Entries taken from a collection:
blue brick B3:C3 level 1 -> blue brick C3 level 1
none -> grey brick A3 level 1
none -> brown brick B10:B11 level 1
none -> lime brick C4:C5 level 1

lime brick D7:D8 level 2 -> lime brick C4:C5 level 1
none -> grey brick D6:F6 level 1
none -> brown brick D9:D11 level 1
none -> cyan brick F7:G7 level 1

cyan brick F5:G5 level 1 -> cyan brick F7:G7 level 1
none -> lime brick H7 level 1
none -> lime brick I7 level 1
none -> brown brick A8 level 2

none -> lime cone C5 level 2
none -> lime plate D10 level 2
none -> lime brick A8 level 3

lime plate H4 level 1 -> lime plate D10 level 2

---

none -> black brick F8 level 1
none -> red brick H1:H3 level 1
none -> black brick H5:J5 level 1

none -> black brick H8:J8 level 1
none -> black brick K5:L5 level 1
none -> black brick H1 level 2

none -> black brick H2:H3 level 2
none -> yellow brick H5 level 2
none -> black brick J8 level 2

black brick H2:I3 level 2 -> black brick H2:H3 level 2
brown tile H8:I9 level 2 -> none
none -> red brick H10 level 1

WHAT YOU HAVE TO DO: All that should be written out is the stretch of lines above between the one holding "blue brick B3:C3" and the one holding "lime plate H4", inclusive, exactly as given.

SOLUTION FOR THIS PROBLEM:
blue brick B3:C3 level 1 -> blue brick C3 level 1
none -> grey brick A3 level 1
none -> brown brick B10:B11 level 1
none -> lime brick C4:C5 level 1

lime brick D7:D8 level 2 -> lime brick C4:C5 level 1
none -> grey brick D6:F6 level 1
none -> brown brick D9:D11 level 1
none -> cyan brick F7:G7 level 1

cyan brick F5:G5 level 1 -> cyan brick F7:G7 level 1
none -> lime brick H7 level 1
none -> lime brick I7 level 1
none -> brown brick A8 level 2

none -> lime cone C5 level 2
none -> lime plate D10 level 2
none -> lime brick A8 level 3

lime plate H4 level 1 -> lime plate D10 level 2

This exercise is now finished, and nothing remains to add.